- Dataset extract -
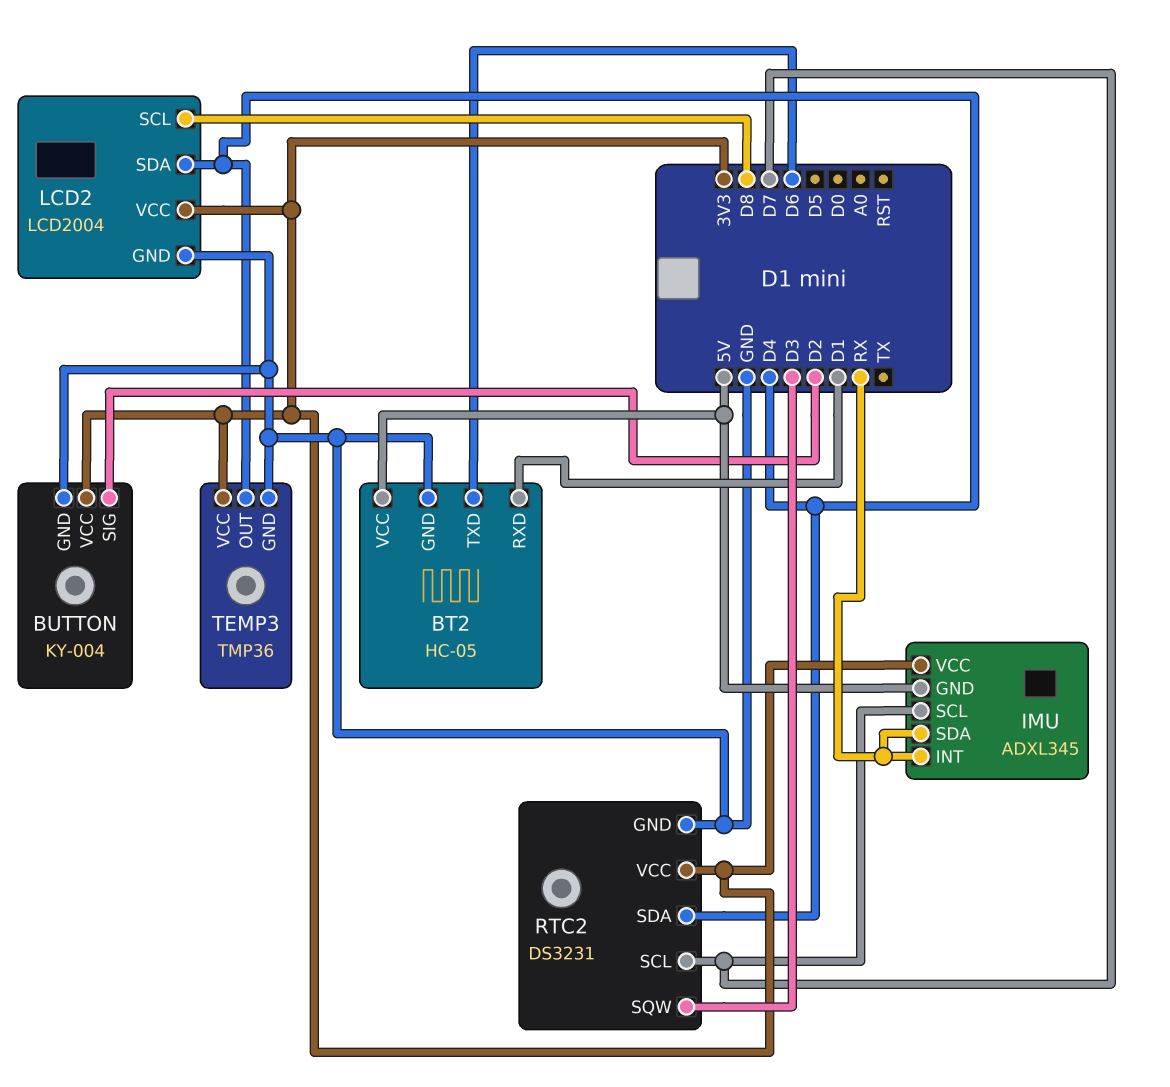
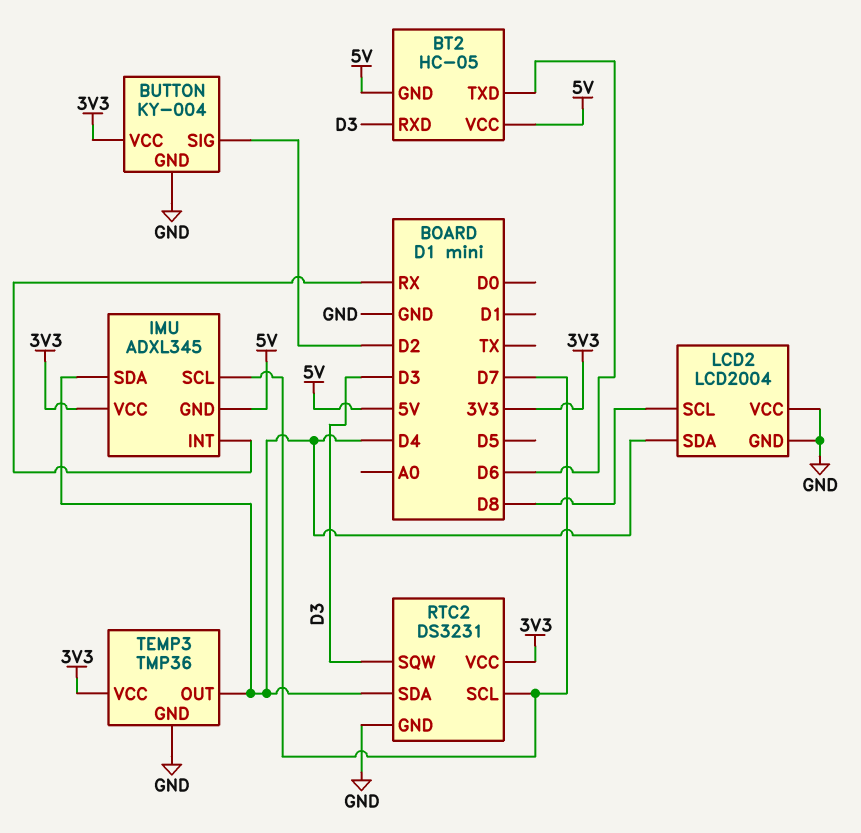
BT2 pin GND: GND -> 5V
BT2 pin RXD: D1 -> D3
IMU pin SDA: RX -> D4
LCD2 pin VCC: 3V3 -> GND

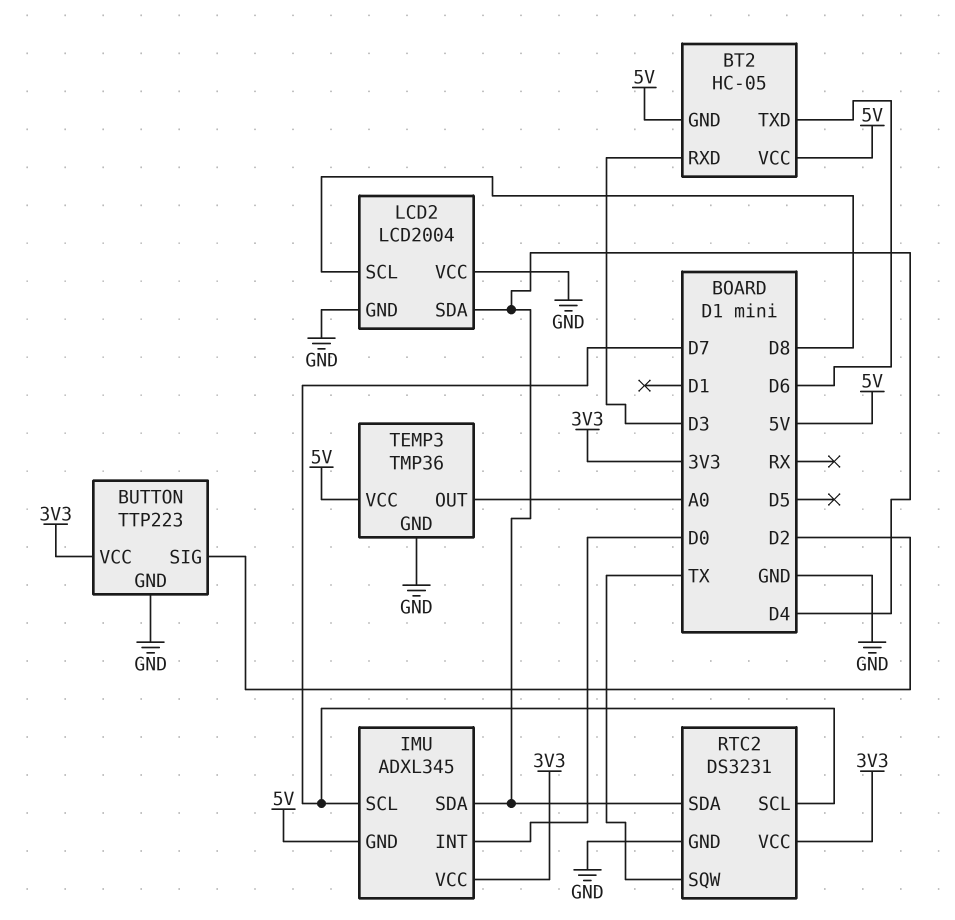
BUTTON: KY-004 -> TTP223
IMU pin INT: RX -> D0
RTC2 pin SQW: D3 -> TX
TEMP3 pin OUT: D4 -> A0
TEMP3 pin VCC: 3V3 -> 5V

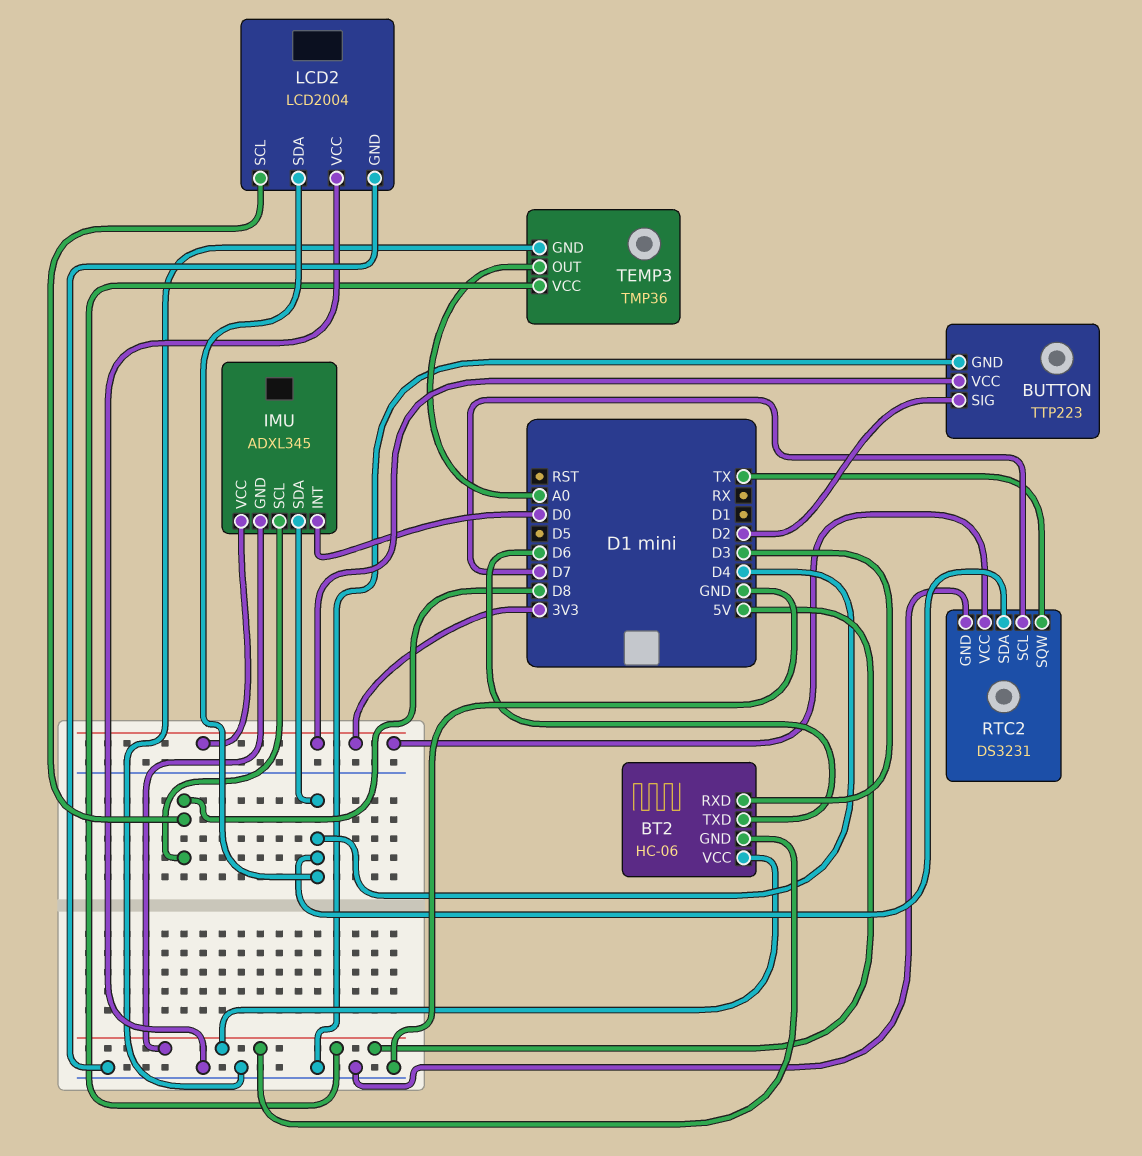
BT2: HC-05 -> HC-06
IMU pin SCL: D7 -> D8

- About this task -
I need the lines from the one holding "BUTTON: KY-004 -> TTP223" through the last line of the entries set down exactly, with every picture left out.

- Solution to this exercise -
BUTTON: KY-004 -> TTP223
IMU pin INT: RX -> D0
RTC2 pin SQW: D3 -> TX
TEMP3 pin OUT: D4 -> A0
TEMP3 pin VCC: 3V3 -> 5V

BT2: HC-05 -> HC-06
IMU pin SCL: D7 -> D8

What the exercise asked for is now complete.